- _Information given_:
== Segment start ==

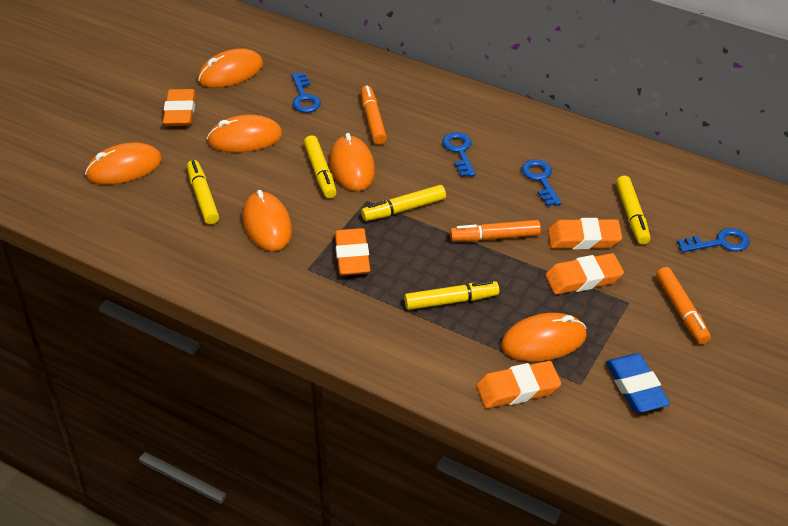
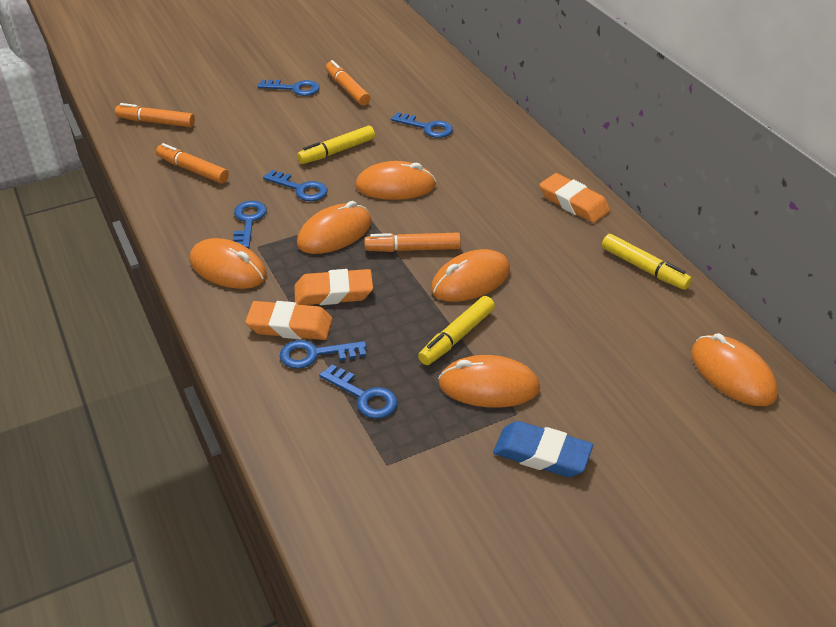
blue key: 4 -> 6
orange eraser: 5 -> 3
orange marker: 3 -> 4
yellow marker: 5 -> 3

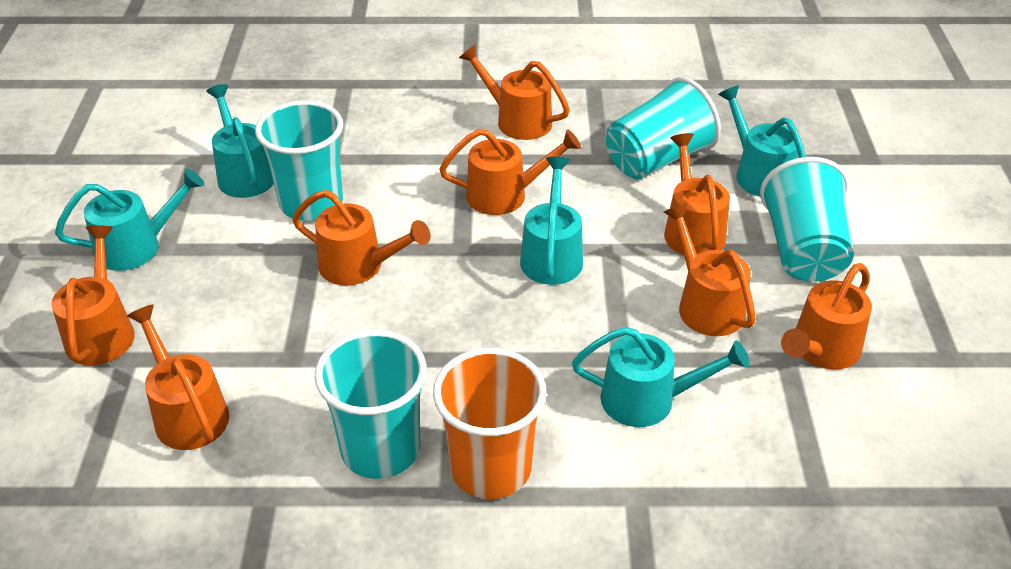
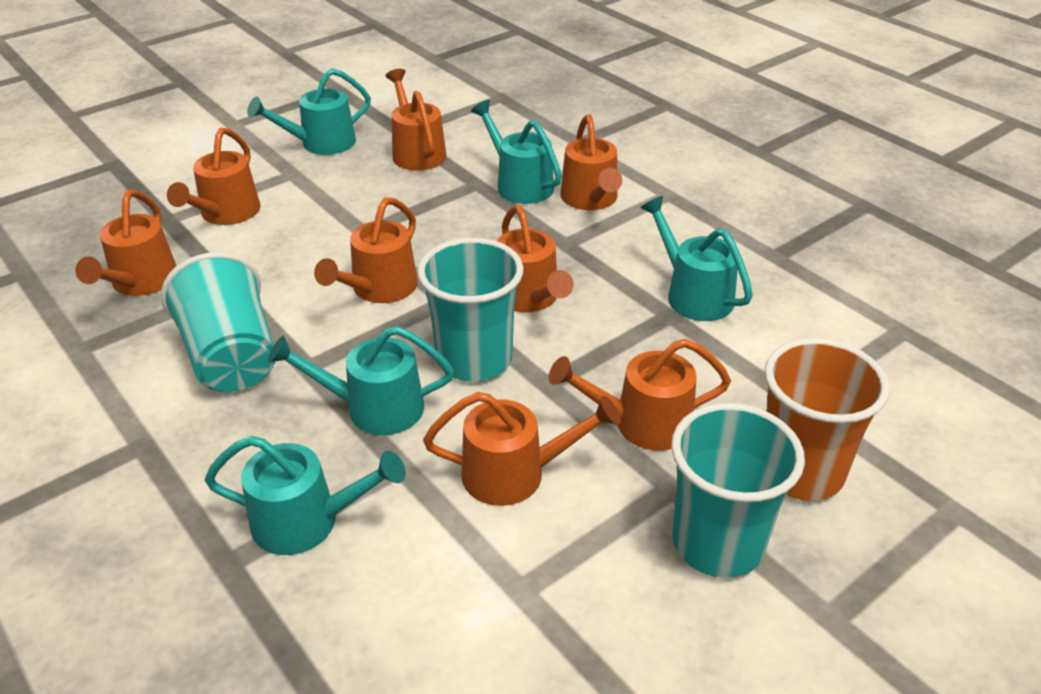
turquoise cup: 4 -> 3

== Segment end ==

The data above are to be repeated word for word, with any pictures left out.

- _Response_:
blue key: 4 -> 6
orange eraser: 5 -> 3
orange marker: 3 -> 4
yellow marker: 5 -> 3

turquoise cup: 4 -> 3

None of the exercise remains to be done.